**ASSIGNMENT**.
Scan the entries below for the word "USER" and copy every line where it turns up.

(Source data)
....................

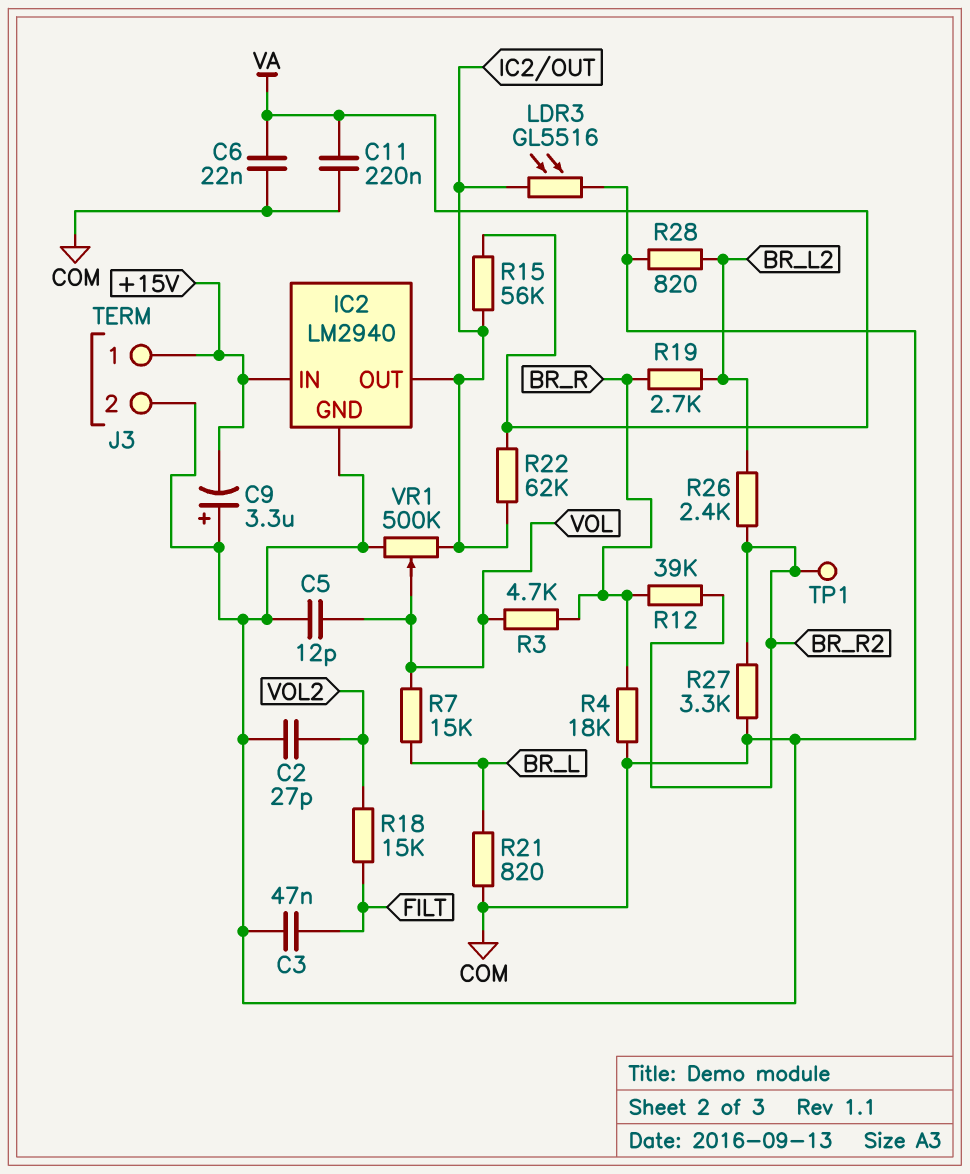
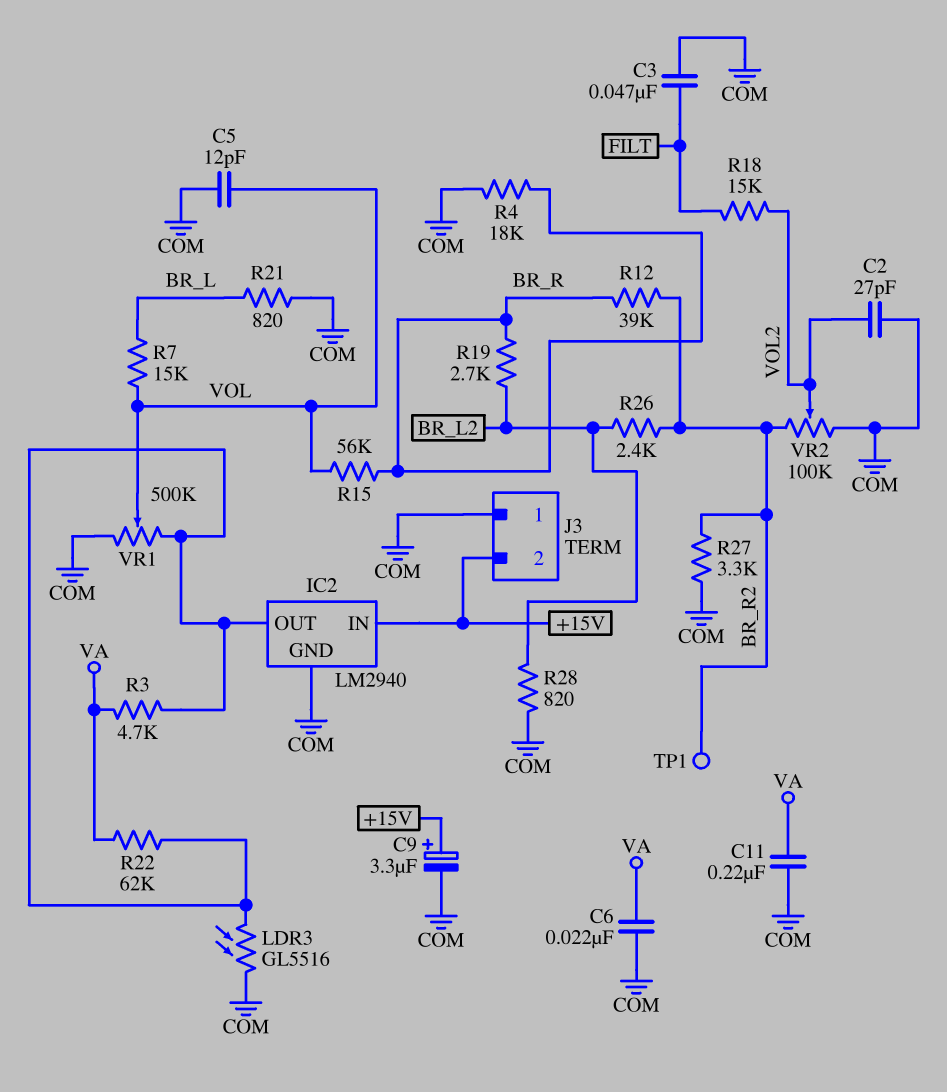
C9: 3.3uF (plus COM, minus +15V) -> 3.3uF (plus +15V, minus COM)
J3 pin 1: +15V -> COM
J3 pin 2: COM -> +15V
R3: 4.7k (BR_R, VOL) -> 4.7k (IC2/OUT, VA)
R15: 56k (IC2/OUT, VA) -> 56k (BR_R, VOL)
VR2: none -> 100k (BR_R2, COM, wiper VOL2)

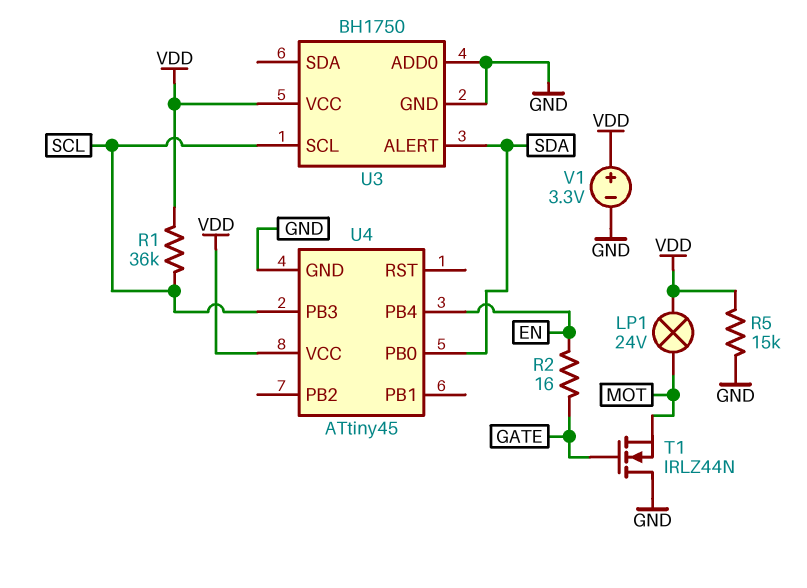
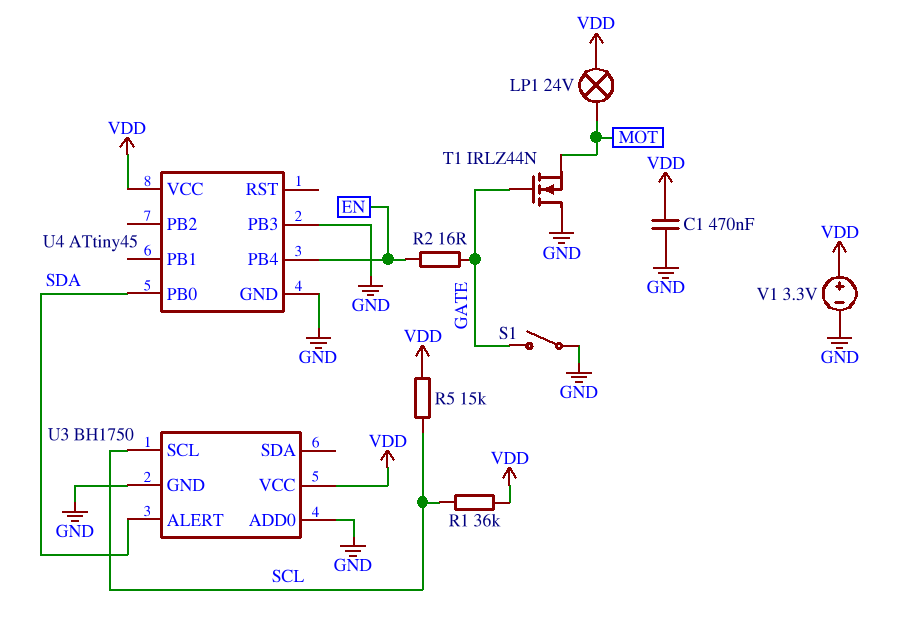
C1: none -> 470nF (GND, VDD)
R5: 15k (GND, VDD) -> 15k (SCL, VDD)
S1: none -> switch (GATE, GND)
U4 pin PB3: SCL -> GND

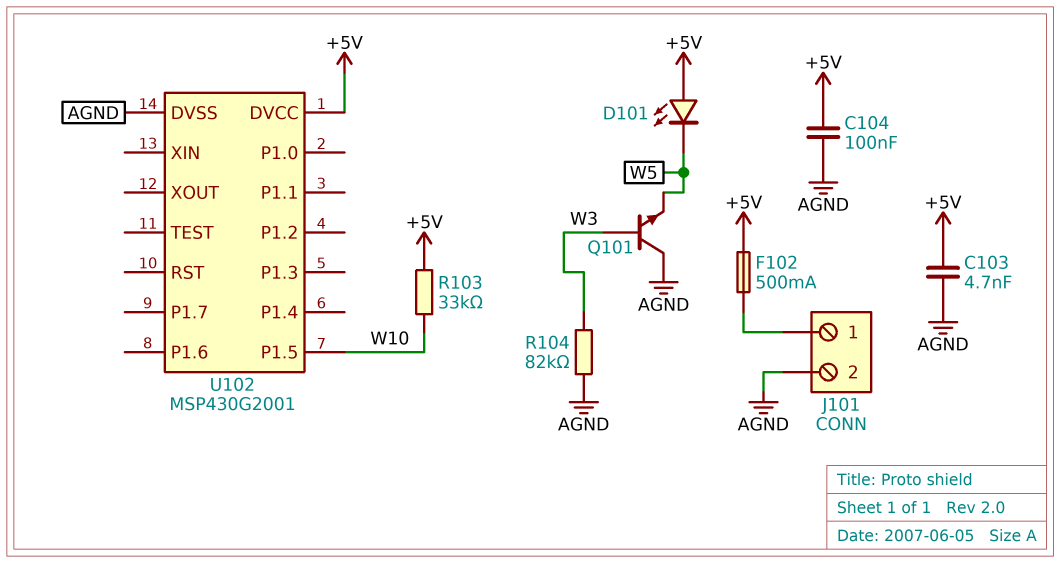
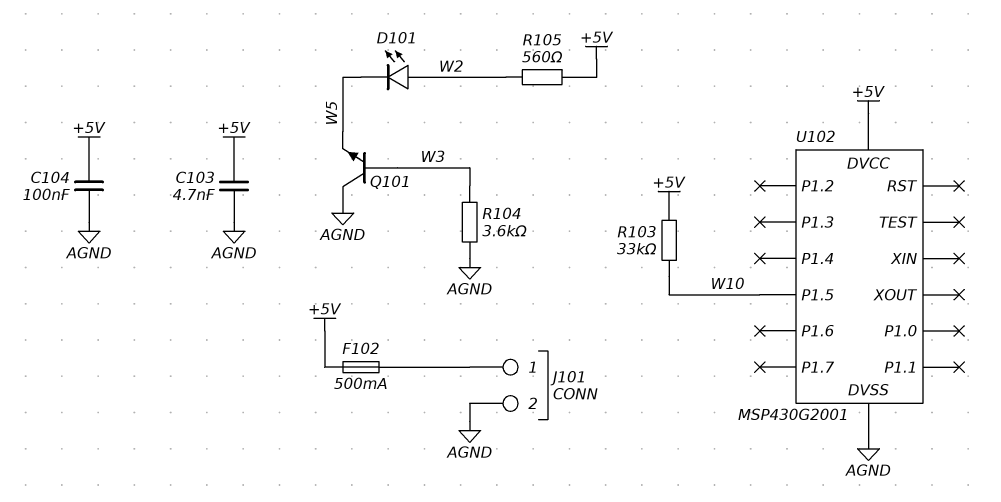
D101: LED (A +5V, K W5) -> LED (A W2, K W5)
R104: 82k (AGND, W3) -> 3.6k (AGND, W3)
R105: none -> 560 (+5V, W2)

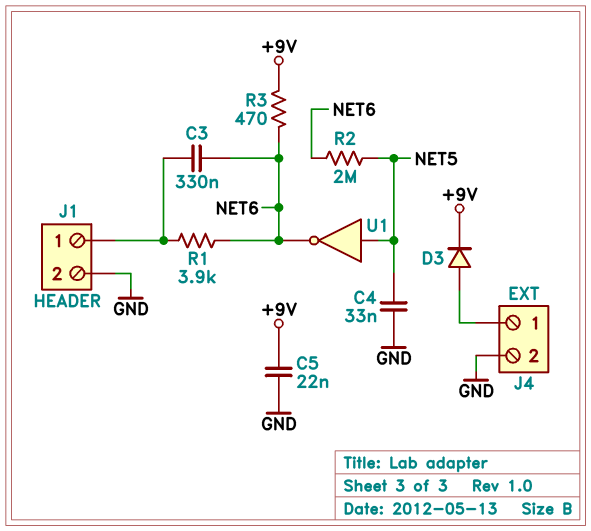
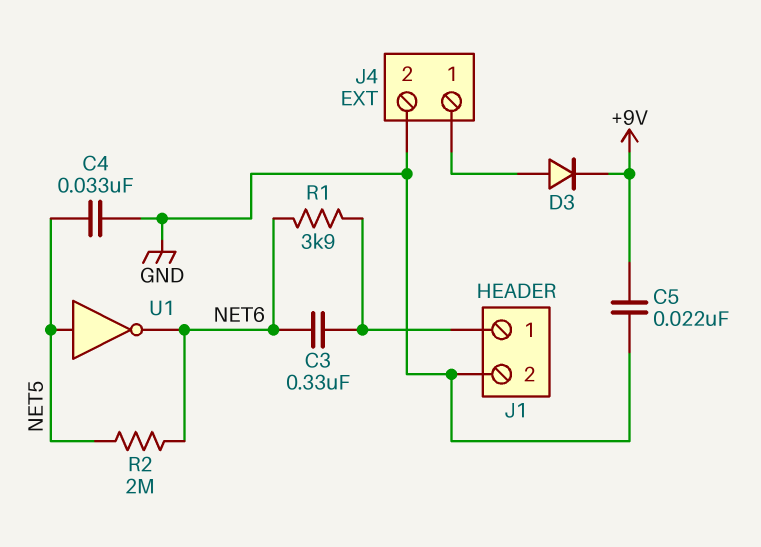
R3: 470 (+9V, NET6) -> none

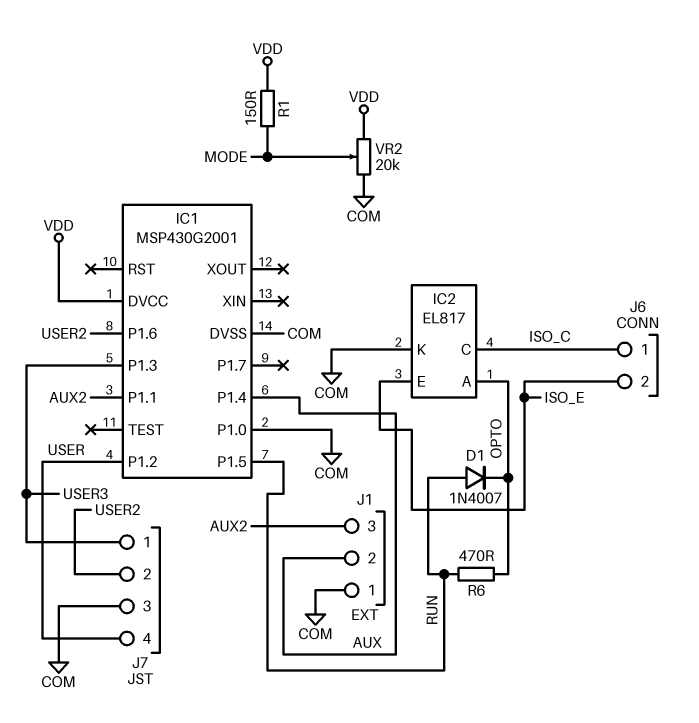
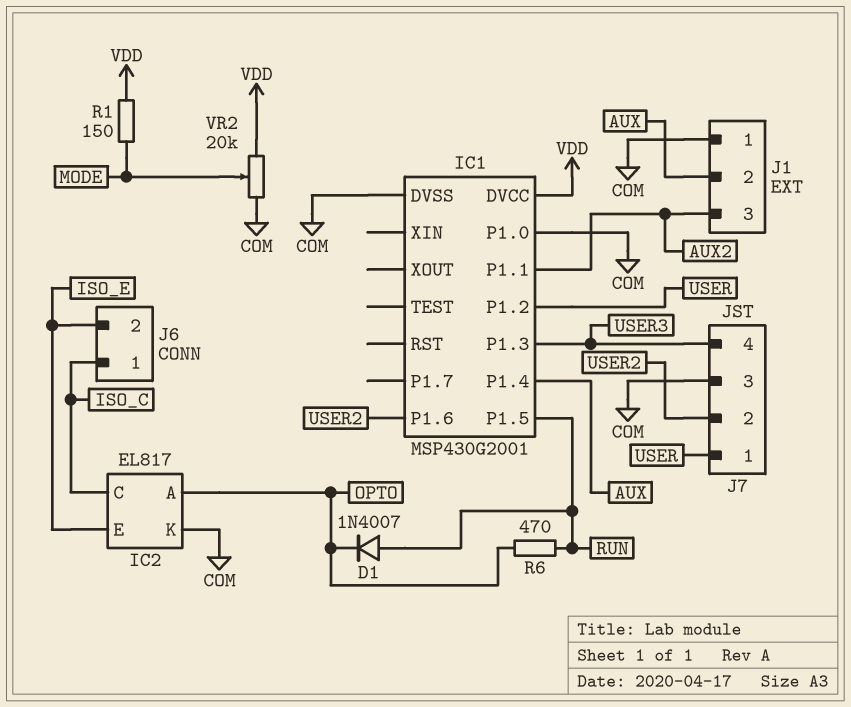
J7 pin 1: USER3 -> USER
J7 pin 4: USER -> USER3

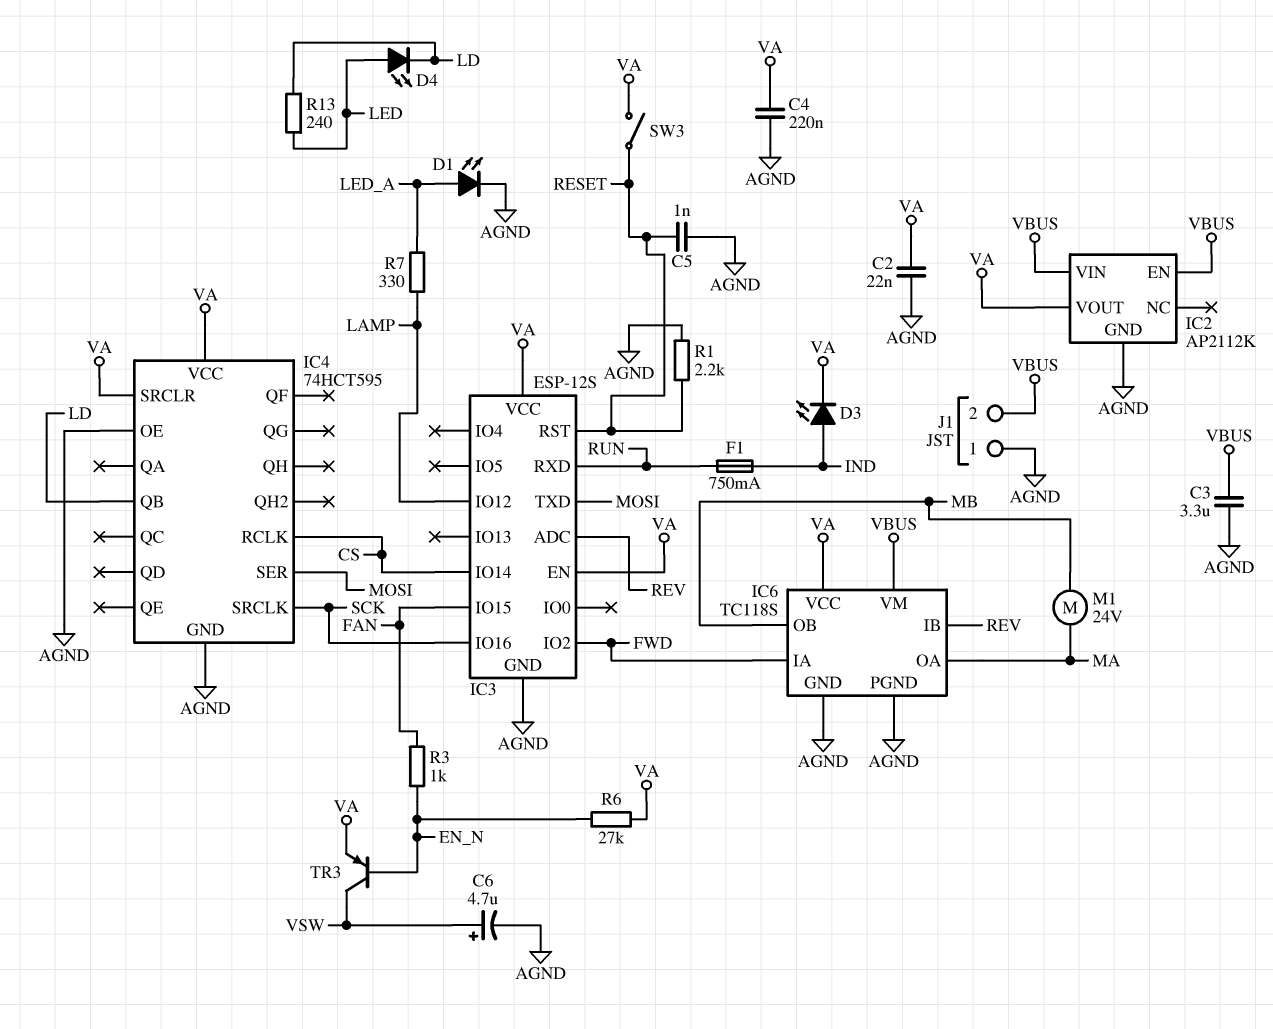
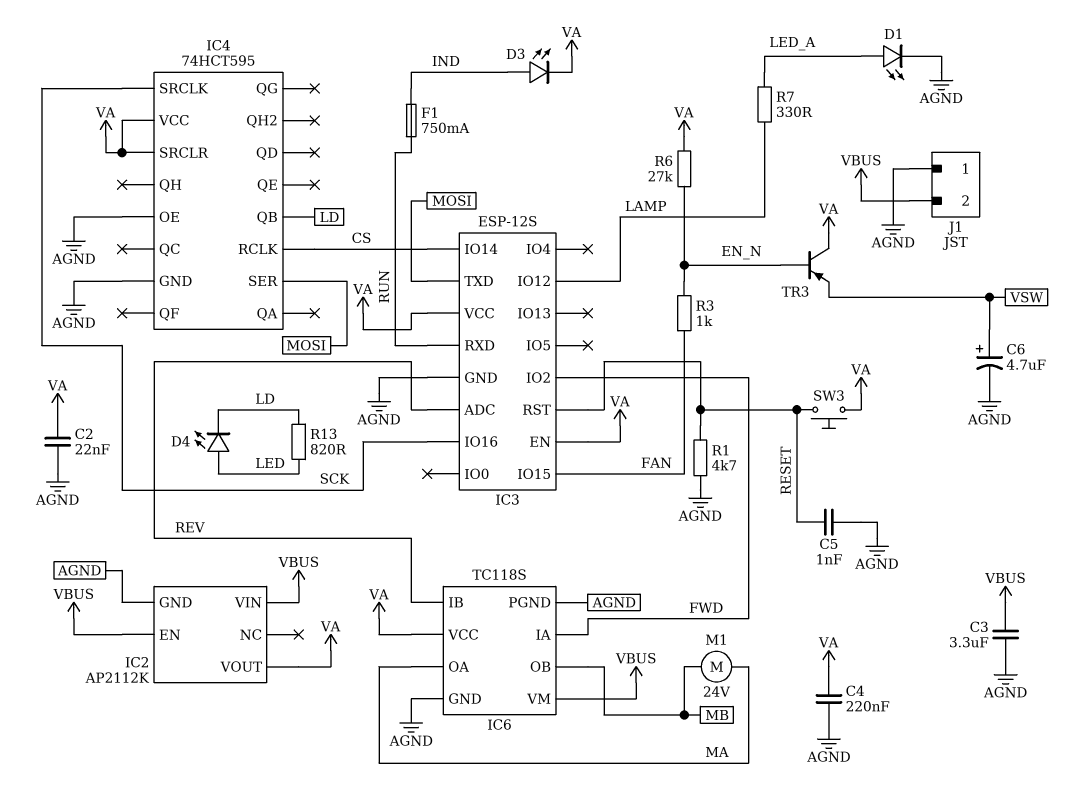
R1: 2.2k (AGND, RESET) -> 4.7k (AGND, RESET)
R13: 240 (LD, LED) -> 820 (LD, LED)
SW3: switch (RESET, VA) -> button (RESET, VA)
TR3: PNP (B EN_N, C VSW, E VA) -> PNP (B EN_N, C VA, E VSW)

....................

**REPLY**.
J7 pin 1: USER3 -> USER
J7 pin 4: USER -> USER3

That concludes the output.